SOURCE MATERIAL »
= Beginning of Section =
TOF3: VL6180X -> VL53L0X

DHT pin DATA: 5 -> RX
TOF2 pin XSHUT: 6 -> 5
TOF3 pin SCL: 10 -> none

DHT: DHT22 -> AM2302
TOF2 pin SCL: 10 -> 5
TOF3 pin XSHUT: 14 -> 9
= End of Section =
= Beginning of Section =
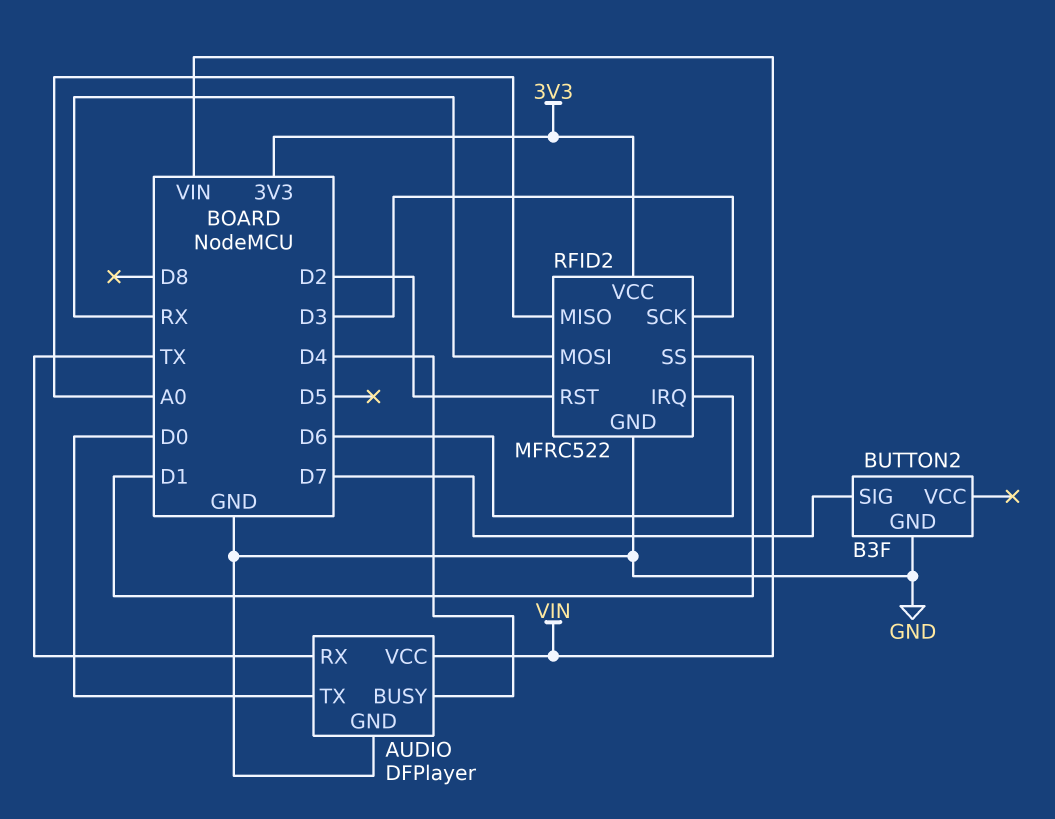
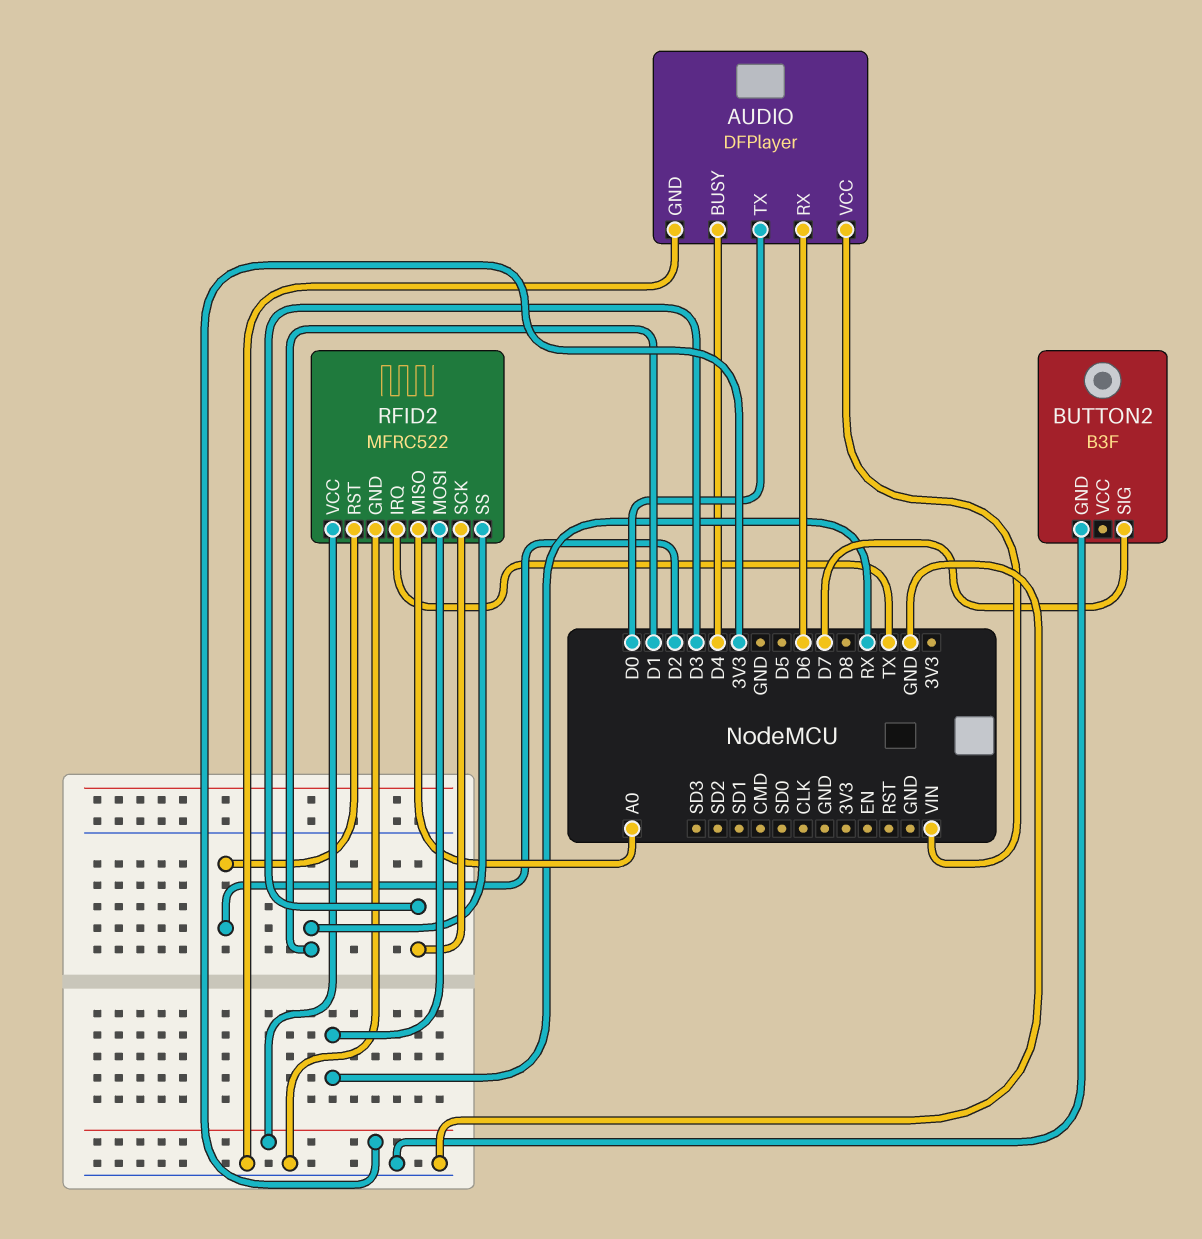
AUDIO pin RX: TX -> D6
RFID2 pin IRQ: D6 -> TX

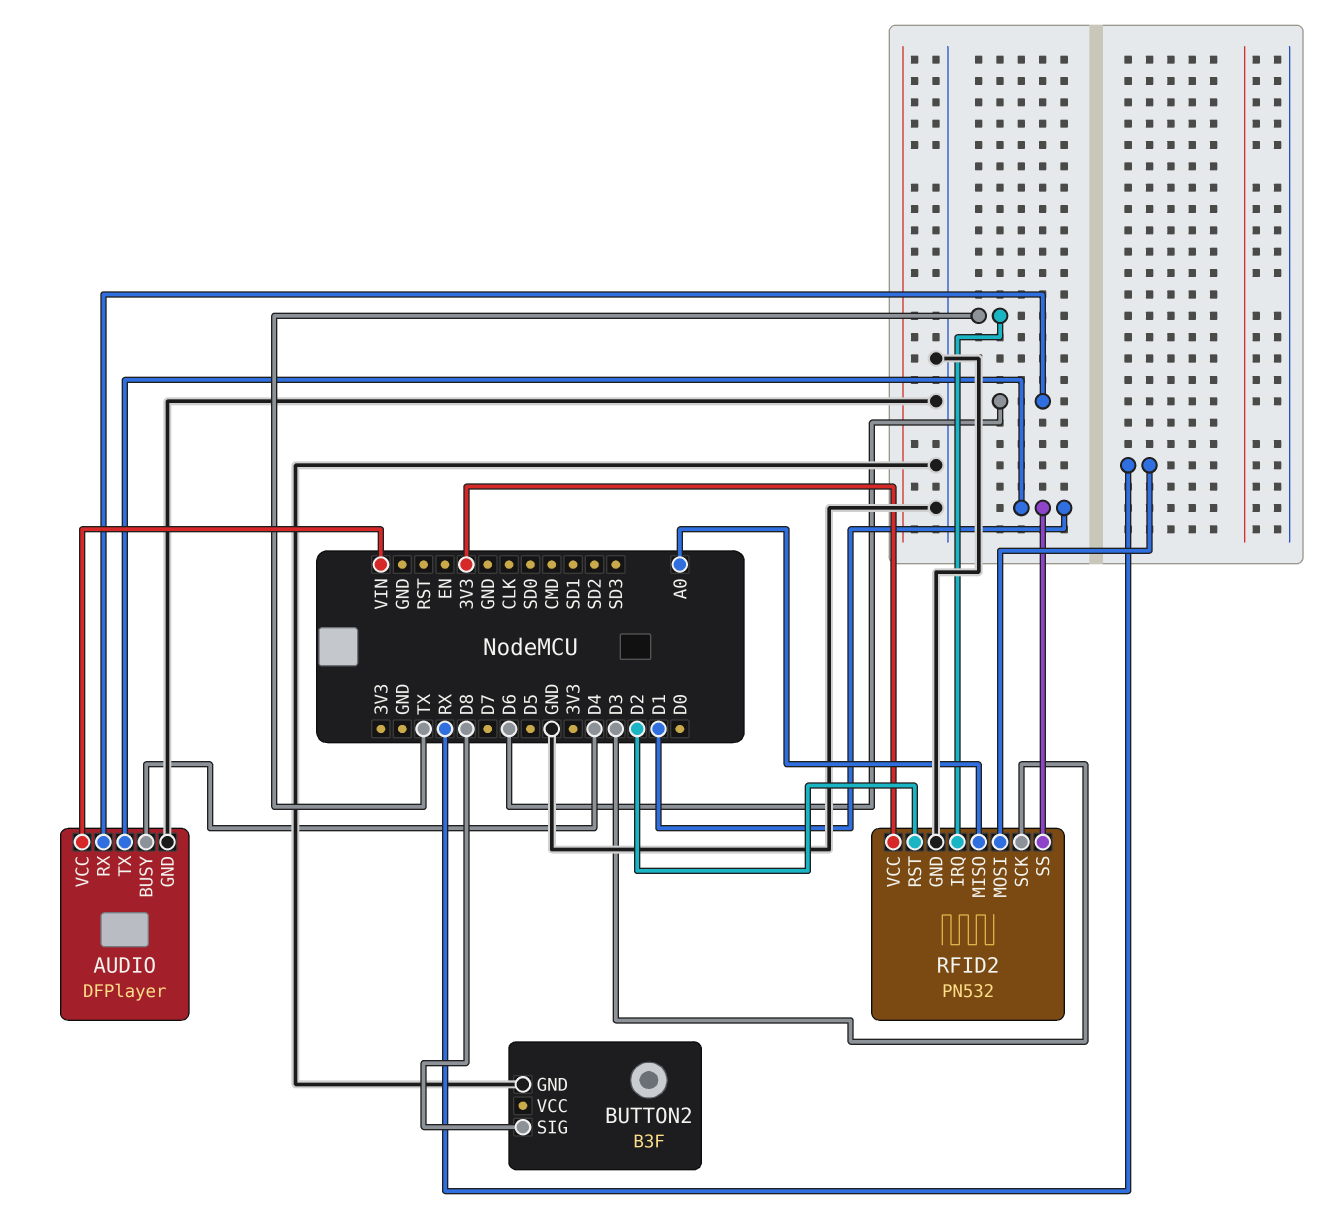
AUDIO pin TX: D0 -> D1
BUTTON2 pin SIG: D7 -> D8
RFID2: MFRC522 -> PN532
= End of Section =
= Beginning of Section =
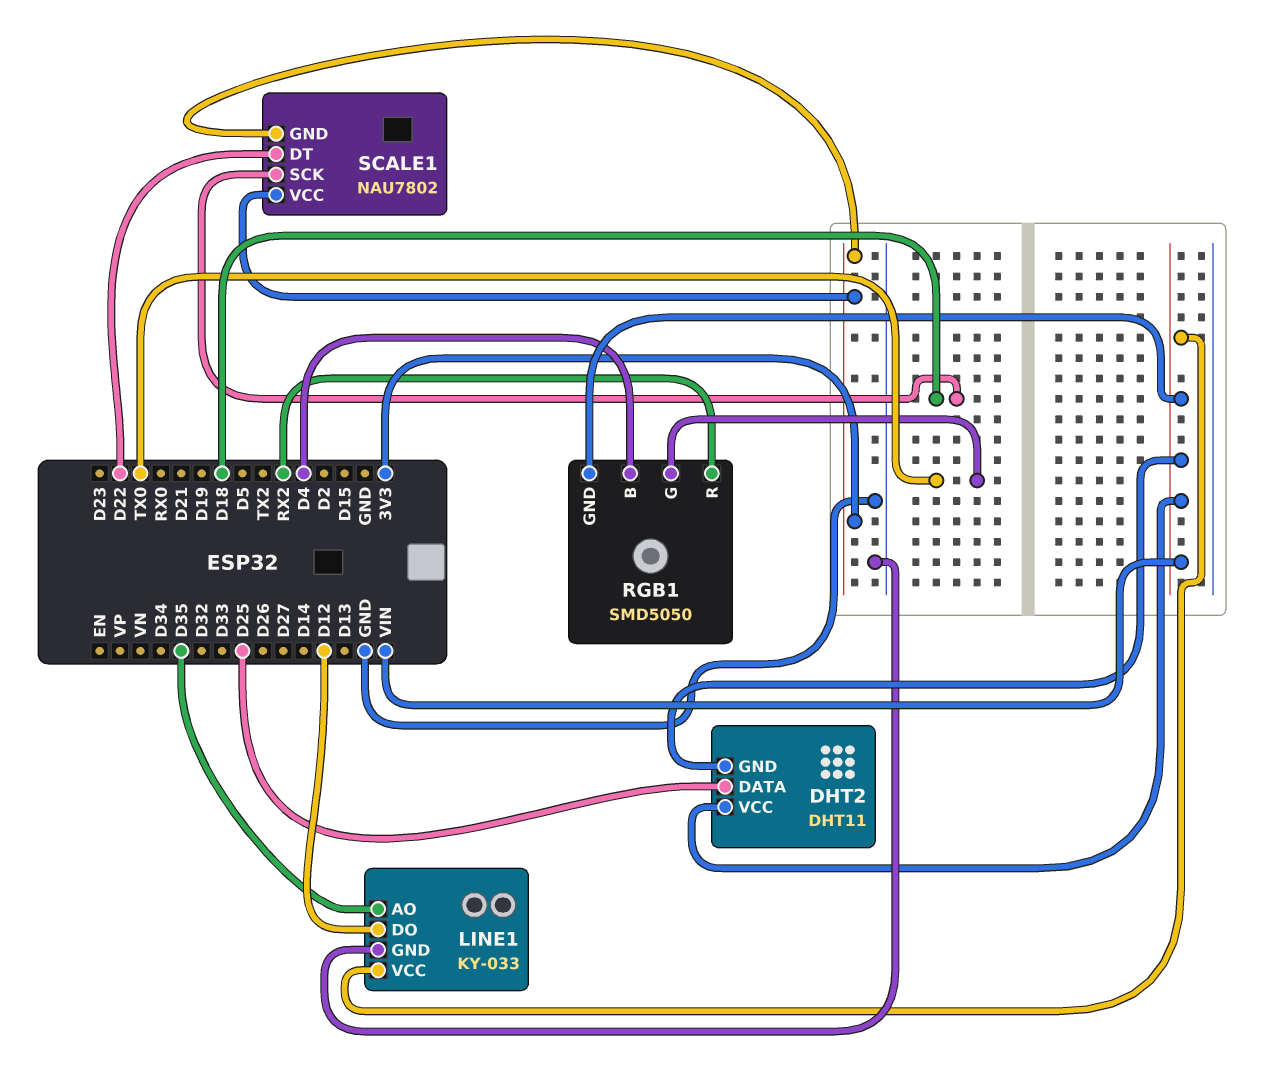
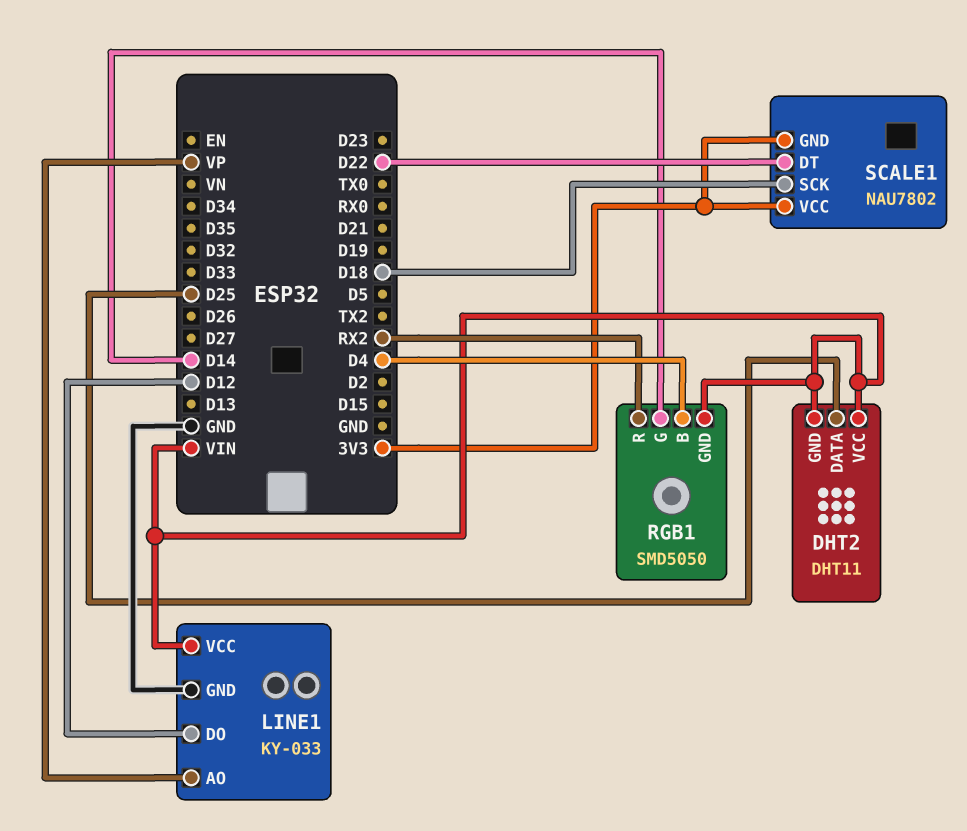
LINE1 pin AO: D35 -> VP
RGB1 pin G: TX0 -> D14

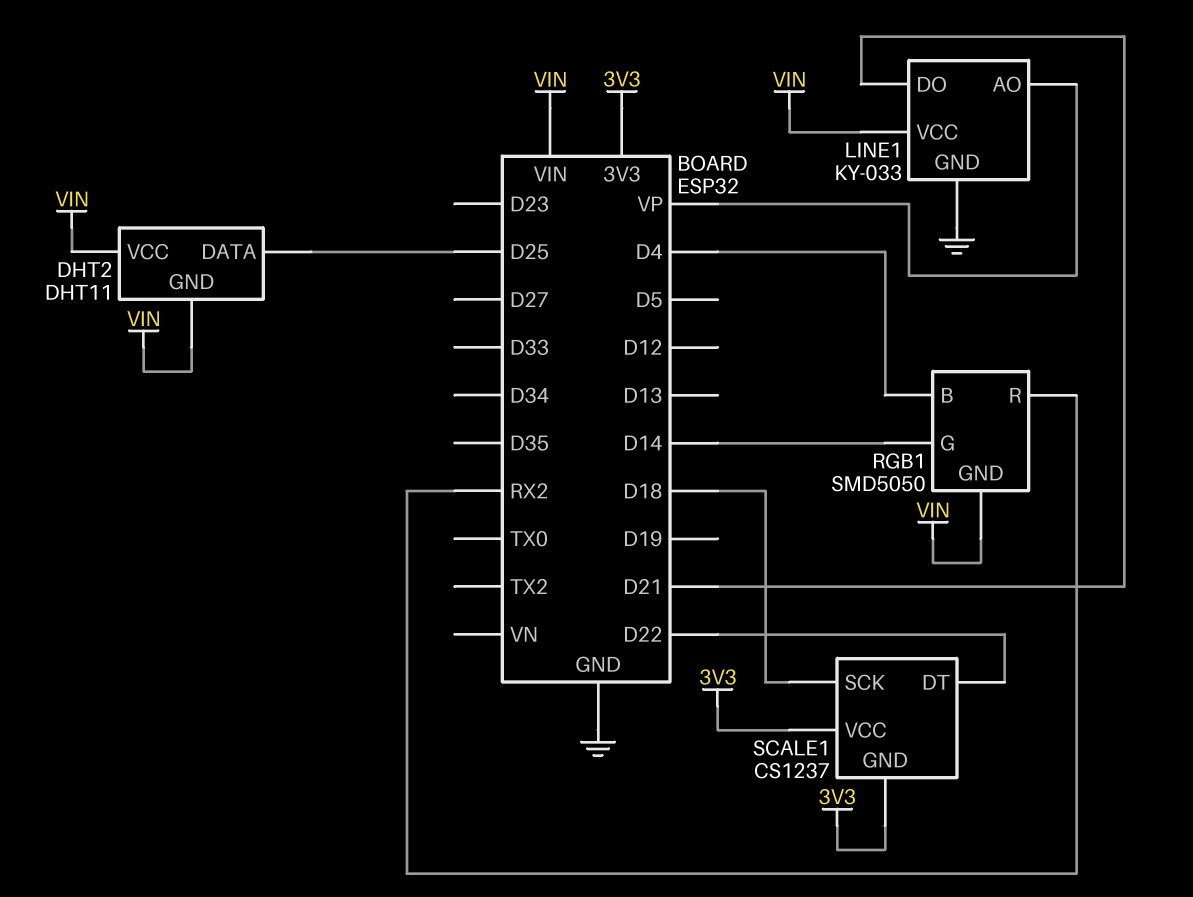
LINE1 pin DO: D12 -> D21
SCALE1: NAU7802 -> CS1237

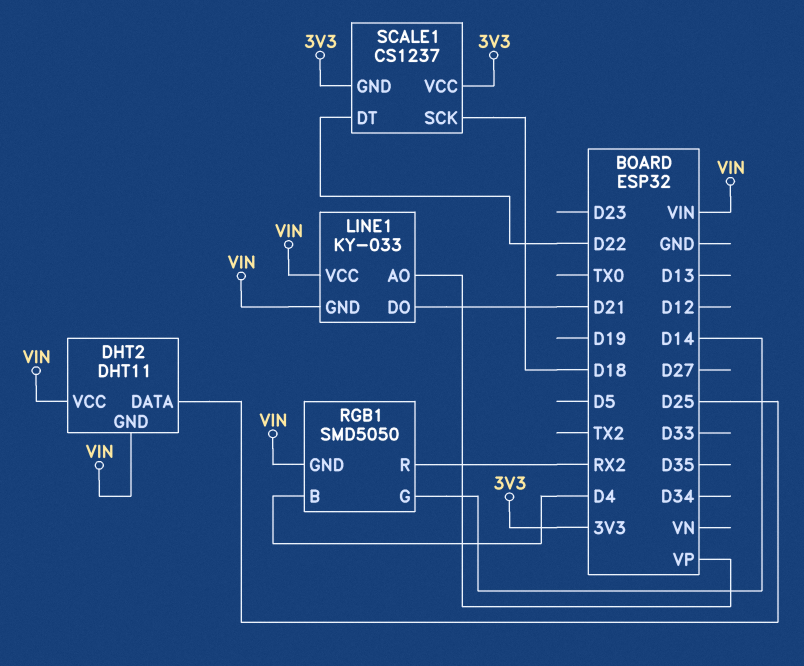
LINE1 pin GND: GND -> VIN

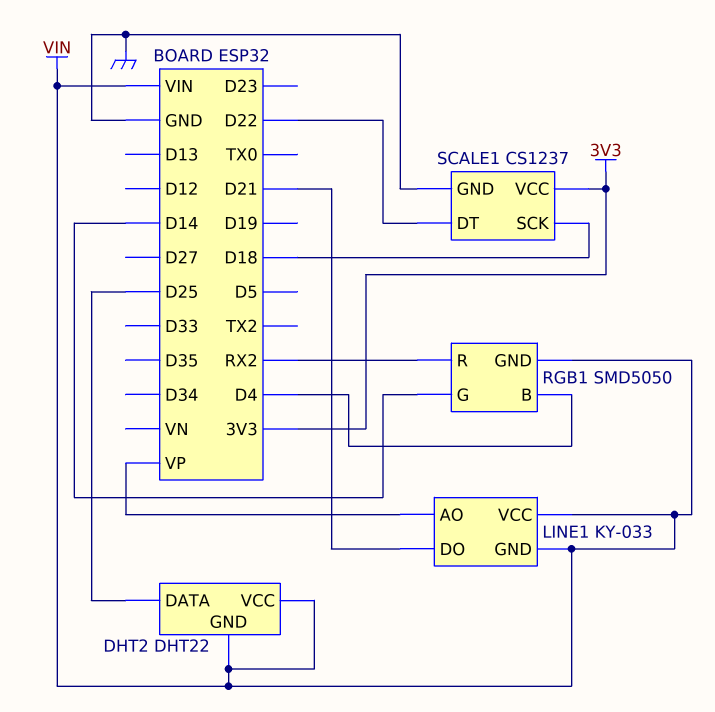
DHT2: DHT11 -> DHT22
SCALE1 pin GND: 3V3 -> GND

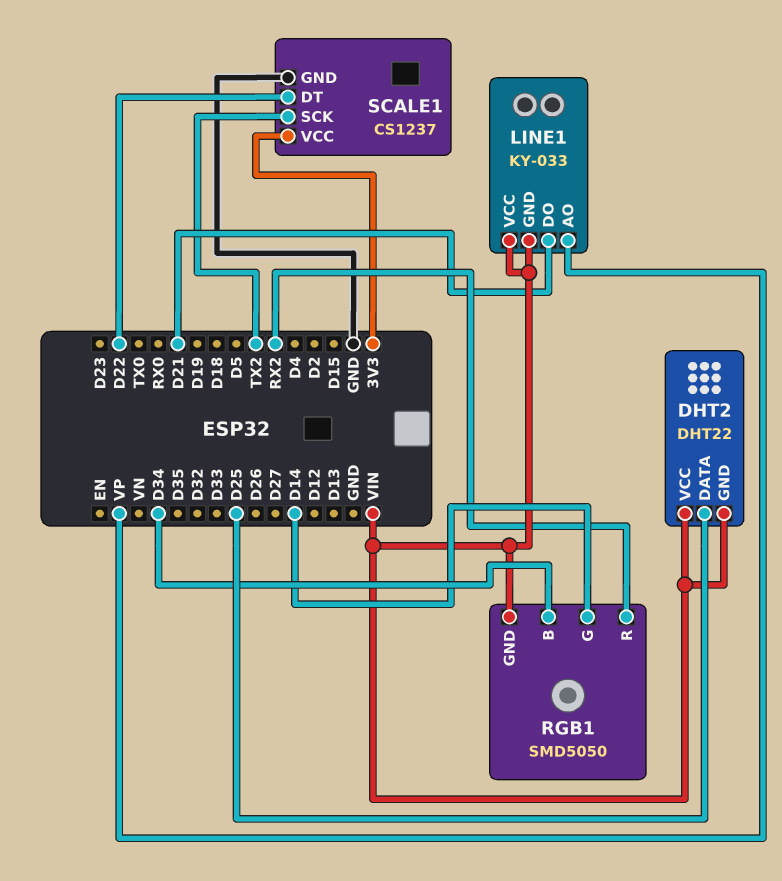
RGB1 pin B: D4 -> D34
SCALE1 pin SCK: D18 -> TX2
= End of Section =
EXERCISE »
Quote the lines above exactly, starting with the one that has "LINE1 pin DO: D12 -> D21" and ending with the one that has "SCALE1 pin SCK: D18 -> TX2"; drop the pictures and include nothing else.

TASK RESULT »
LINE1 pin DO: D12 -> D21
SCALE1: NAU7802 -> CS1237

LINE1 pin GND: GND -> VIN

DHT2: DHT11 -> DHT22
SCALE1 pin GND: 3V3 -> GND

RGB1 pin B: D4 -> D34
SCALE1 pin SCK: D18 -> TX2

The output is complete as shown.